WHAT YOU ARE ASKED TO DO:
All lines from the one with "IC4: TL082 -> MCP6002" to the end of the entries below must be written out exactly. Leave out any other line.

** Opening AVAILABLE RECORDS block **

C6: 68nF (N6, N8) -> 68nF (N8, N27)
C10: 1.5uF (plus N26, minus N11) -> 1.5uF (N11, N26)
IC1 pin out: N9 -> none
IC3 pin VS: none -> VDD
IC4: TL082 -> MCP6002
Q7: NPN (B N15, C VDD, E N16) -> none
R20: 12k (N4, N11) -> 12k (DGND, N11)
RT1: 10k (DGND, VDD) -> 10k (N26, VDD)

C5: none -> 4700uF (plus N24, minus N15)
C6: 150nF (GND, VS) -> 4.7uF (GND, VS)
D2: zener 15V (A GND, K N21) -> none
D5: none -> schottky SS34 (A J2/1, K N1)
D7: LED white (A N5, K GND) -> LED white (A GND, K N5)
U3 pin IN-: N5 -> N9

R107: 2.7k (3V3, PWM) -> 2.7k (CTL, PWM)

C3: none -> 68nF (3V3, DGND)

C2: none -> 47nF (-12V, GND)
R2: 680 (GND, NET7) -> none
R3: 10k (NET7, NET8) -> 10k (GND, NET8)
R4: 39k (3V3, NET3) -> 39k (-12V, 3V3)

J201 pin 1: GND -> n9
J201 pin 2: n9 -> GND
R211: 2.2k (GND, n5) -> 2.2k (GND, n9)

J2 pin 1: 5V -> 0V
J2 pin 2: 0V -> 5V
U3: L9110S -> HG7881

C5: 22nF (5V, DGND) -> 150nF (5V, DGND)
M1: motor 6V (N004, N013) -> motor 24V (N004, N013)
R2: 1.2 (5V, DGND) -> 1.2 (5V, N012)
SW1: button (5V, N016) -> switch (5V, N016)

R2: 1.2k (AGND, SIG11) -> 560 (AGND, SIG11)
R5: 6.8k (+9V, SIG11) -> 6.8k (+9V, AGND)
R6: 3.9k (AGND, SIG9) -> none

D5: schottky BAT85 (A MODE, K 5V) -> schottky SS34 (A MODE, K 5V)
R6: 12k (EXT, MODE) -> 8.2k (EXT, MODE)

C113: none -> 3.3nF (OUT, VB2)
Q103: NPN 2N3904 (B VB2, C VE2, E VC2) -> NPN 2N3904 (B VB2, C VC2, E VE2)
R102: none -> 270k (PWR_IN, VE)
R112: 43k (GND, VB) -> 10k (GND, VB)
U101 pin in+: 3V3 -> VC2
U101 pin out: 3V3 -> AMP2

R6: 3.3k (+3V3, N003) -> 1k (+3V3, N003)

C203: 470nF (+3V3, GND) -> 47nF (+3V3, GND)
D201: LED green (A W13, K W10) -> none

** Closing AVAILABLE RECORDS block **

OUTPUT FOR THIS TASK:
IC4: TL082 -> MCP6002
Q7: NPN (B N15, C VDD, E N16) -> none
R20: 12k (N4, N11) -> 12k (DGND, N11)
RT1: 10k (DGND, VDD) -> 10k (N26, VDD)

C5: none -> 4700uF (plus N24, minus N15)
C6: 150nF (GND, VS) -> 4.7uF (GND, VS)
D2: zener 15V (A GND, K N21) -> none
D5: none -> schottky SS34 (A J2/1, K N1)
D7: LED white (A N5, K GND) -> LED white (A GND, K N5)
U3 pin IN-: N5 -> N9

R107: 2.7k (3V3, PWM) -> 2.7k (CTL, PWM)

C3: none -> 68nF (3V3, DGND)

C2: none -> 47nF (-12V, GND)
R2: 680 (GND, NET7) -> none
R3: 10k (NET7, NET8) -> 10k (GND, NET8)
R4: 39k (3V3, NET3) -> 39k (-12V, 3V3)

J201 pin 1: GND -> n9
J201 pin 2: n9 -> GND
R211: 2.2k (GND, n5) -> 2.2k (GND, n9)

J2 pin 1: 5V -> 0V
J2 pin 2: 0V -> 5V
U3: L9110S -> HG7881

C5: 22nF (5V, DGND) -> 150nF (5V, DGND)
M1: motor 6V (N004, N013) -> motor 24V (N004, N013)
R2: 1.2 (5V, DGND) -> 1.2 (5V, N012)
SW1: button (5V, N016) -> switch (5V, N016)

R2: 1.2k (AGND, SIG11) -> 560 (AGND, SIG11)
R5: 6.8k (+9V, SIG11) -> 6.8k (+9V, AGND)
R6: 3.9k (AGND, SIG9) -> none

D5: schottky BAT85 (A MODE, K 5V) -> schottky SS34 (A MODE, K 5V)
R6: 12k (EXT, MODE) -> 8.2k (EXT, MODE)

C113: none -> 3.3nF (OUT, VB2)
Q103: NPN 2N3904 (B VB2, C VE2, E VC2) -> NPN 2N3904 (B VB2, C VC2, E VE2)
R102: none -> 270k (PWR_IN, VE)
R112: 43k (GND, VB) -> 10k (GND, VB)
U101 pin in+: 3V3 -> VC2
U101 pin out: 3V3 -> AMP2

R6: 3.3k (+3V3, N003) -> 1k (+3V3, N003)

C203: 470nF (+3V3, GND) -> 47nF (+3V3, GND)
D201: LED green (A W13, K W10) -> none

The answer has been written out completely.